Work required: Extract verbatim the lines of the records, from the line containing "capsule [256, 639]" through the last line of the records, both ends included.

--

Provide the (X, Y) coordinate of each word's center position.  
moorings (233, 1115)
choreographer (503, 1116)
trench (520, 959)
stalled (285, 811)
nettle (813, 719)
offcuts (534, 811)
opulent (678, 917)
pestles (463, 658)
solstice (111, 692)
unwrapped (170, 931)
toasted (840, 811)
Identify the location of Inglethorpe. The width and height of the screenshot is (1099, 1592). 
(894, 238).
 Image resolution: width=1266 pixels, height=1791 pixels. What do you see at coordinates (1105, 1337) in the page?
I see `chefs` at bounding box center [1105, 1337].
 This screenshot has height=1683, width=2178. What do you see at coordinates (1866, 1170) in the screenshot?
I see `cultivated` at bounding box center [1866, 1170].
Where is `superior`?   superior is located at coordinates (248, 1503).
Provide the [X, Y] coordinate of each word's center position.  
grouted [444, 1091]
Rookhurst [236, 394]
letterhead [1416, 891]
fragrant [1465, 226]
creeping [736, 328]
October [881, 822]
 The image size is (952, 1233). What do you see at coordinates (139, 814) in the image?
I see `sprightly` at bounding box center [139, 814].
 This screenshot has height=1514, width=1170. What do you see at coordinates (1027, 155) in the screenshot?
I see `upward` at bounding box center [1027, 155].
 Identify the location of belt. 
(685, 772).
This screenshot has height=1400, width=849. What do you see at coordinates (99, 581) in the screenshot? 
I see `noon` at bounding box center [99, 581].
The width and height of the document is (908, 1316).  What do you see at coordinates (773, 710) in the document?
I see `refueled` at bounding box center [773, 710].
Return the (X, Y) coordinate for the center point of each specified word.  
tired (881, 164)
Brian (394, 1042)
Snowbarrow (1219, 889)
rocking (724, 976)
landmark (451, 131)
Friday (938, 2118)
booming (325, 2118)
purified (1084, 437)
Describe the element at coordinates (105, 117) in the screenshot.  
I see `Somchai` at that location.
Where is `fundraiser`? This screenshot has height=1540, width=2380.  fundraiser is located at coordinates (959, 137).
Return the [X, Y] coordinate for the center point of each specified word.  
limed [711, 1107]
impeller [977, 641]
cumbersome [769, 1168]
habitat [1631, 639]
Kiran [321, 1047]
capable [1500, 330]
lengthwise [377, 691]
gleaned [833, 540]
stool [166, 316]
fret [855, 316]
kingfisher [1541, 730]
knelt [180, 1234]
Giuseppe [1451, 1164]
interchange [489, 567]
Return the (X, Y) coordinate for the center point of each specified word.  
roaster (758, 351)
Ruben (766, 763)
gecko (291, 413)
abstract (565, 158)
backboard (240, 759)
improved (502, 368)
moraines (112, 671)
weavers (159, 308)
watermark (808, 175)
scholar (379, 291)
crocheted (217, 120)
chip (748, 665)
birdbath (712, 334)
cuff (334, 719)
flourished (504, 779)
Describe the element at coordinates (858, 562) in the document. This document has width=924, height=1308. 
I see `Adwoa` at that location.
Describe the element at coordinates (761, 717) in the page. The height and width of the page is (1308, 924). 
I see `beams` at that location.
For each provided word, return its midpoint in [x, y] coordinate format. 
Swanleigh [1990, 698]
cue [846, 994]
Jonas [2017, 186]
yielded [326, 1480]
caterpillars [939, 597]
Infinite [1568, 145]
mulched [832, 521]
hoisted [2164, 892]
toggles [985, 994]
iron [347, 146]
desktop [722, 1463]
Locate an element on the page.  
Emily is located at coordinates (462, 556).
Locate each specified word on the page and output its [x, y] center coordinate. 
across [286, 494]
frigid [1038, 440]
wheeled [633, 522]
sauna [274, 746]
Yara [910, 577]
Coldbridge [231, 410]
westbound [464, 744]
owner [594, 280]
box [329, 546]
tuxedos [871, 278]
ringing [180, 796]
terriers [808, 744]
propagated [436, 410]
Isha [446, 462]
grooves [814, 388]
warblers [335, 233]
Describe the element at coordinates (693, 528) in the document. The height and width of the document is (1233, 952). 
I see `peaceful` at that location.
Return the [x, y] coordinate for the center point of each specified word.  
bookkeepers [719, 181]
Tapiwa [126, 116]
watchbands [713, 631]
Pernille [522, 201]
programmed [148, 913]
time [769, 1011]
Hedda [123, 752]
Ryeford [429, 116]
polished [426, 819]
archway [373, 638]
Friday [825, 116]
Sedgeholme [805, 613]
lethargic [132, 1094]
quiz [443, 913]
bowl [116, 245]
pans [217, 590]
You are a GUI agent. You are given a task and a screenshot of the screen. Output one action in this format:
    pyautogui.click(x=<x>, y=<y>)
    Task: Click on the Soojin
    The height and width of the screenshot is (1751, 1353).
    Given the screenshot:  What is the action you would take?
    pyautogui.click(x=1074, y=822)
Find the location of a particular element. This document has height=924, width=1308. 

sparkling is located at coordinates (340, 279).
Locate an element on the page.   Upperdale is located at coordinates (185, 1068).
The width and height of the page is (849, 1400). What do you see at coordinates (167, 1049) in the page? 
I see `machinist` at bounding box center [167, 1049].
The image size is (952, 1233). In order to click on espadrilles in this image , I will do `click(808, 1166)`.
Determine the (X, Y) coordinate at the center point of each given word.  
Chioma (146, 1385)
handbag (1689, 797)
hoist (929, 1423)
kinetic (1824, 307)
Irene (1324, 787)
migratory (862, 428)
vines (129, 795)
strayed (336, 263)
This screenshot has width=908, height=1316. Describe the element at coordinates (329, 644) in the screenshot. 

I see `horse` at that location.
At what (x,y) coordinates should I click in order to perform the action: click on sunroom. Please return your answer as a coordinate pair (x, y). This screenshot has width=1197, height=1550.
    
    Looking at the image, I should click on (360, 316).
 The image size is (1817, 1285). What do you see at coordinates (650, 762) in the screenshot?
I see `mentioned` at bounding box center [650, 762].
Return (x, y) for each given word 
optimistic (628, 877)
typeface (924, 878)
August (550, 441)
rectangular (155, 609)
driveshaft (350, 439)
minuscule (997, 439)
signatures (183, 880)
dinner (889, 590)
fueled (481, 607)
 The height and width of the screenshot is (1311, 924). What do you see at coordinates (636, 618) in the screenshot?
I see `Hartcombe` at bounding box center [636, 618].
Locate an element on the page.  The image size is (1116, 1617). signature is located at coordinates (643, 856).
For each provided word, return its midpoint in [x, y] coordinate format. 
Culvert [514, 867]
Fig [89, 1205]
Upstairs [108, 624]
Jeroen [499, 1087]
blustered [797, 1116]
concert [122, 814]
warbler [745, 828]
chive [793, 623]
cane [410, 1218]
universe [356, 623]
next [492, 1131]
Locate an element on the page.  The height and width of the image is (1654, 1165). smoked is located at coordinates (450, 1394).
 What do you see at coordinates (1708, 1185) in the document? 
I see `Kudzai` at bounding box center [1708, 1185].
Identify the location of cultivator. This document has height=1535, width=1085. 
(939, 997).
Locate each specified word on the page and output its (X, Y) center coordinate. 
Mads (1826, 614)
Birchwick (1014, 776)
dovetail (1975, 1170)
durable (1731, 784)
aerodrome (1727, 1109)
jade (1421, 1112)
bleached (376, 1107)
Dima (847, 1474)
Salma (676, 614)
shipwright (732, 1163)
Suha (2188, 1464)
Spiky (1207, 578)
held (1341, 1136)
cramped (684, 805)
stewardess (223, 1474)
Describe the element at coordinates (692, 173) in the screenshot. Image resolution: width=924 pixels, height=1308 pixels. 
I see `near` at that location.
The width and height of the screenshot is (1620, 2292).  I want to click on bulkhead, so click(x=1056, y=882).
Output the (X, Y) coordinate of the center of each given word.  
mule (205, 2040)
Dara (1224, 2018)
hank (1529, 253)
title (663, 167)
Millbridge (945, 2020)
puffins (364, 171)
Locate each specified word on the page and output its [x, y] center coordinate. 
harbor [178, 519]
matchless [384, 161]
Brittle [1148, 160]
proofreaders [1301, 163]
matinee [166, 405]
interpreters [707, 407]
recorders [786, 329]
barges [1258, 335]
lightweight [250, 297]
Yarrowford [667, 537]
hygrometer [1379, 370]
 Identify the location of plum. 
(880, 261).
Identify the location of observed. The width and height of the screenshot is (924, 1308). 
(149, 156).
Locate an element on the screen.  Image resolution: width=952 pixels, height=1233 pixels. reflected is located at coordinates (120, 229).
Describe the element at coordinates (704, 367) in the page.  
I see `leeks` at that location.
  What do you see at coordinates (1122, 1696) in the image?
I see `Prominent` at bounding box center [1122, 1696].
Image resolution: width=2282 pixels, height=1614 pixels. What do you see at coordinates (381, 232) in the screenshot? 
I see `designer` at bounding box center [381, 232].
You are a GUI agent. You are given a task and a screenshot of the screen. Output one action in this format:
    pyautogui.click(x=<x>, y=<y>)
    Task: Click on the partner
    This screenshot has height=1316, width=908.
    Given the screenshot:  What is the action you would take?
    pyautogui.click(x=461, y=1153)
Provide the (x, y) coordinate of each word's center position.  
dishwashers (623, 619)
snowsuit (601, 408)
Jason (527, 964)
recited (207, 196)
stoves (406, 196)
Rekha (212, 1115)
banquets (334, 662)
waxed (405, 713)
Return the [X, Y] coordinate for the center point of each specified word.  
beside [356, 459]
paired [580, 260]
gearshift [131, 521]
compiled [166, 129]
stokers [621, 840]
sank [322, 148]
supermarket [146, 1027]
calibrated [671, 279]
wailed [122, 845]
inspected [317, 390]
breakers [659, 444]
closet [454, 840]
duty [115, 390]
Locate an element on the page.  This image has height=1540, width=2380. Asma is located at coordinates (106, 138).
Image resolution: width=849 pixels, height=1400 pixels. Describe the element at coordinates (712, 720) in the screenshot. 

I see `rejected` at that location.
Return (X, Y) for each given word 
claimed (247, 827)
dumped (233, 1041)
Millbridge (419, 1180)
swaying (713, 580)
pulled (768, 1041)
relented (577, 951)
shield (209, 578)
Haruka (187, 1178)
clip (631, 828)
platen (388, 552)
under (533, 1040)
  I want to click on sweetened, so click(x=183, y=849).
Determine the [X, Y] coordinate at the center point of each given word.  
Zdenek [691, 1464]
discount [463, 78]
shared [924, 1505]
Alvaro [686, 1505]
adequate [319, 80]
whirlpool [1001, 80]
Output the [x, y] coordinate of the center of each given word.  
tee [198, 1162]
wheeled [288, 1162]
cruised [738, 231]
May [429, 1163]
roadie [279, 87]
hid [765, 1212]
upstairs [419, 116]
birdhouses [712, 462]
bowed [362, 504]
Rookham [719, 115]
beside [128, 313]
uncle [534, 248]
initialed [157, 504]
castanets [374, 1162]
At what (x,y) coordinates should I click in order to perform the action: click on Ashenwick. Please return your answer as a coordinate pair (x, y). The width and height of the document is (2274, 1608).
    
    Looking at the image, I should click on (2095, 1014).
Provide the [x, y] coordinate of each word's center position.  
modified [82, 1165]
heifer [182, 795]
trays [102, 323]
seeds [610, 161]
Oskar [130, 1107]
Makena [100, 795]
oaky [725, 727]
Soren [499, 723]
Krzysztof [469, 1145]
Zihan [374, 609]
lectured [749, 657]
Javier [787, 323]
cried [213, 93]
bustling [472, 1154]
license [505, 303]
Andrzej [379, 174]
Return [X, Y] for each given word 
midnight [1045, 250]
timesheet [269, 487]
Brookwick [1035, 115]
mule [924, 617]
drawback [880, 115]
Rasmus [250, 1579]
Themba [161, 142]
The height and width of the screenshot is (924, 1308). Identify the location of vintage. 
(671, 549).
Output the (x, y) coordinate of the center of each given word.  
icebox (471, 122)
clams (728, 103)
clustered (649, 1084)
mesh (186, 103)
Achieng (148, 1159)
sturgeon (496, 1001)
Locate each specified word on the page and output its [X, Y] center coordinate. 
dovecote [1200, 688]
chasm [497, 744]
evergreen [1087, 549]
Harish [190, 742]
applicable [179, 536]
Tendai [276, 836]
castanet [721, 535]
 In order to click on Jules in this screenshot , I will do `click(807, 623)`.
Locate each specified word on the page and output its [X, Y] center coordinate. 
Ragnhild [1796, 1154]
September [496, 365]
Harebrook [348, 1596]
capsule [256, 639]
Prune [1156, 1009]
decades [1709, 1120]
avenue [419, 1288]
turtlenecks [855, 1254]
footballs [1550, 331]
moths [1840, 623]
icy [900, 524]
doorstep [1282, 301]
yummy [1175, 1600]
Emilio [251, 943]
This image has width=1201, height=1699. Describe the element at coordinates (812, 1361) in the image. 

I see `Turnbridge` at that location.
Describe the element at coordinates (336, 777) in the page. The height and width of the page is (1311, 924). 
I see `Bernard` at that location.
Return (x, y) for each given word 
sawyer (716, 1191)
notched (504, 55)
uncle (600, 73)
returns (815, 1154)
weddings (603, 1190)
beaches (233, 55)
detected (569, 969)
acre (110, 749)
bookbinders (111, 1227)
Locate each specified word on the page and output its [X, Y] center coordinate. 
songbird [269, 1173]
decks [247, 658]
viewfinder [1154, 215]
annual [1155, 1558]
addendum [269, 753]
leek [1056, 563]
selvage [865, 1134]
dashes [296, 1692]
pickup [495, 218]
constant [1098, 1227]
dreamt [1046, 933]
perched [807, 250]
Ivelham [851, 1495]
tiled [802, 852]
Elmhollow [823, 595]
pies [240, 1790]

--

Task response:
capsule [256, 639]
Prune [1156, 1009]
decades [1709, 1120]
avenue [419, 1288]
turtlenecks [855, 1254]
footballs [1550, 331]
moths [1840, 623]
icy [900, 524]
doorstep [1282, 301]
yummy [1175, 1600]
Emilio [251, 943]
This image has width=1201, height=1699. Describe the element at coordinates (812, 1361) in the image. 

I see `Turnbridge` at that location.
Describe the element at coordinates (336, 777) in the page. The height and width of the page is (1311, 924). 
I see `Bernard` at that location.
Return (x, y) for each given word 
sawyer (716, 1191)
notched (504, 55)
uncle (600, 73)
returns (815, 1154)
weddings (603, 1190)
beaches (233, 55)
detected (569, 969)
acre (110, 749)
bookbinders (111, 1227)
Locate each specified word on the page and output its [X, Y] center coordinate. 
songbird [269, 1173]
decks [247, 658]
viewfinder [1154, 215]
annual [1155, 1558]
addendum [269, 753]
leek [1056, 563]
selvage [865, 1134]
dashes [296, 1692]
pickup [495, 218]
constant [1098, 1227]
dreamt [1046, 933]
perched [807, 250]
Ivelham [851, 1495]
tiled [802, 852]
Elmhollow [823, 595]
pies [240, 1790]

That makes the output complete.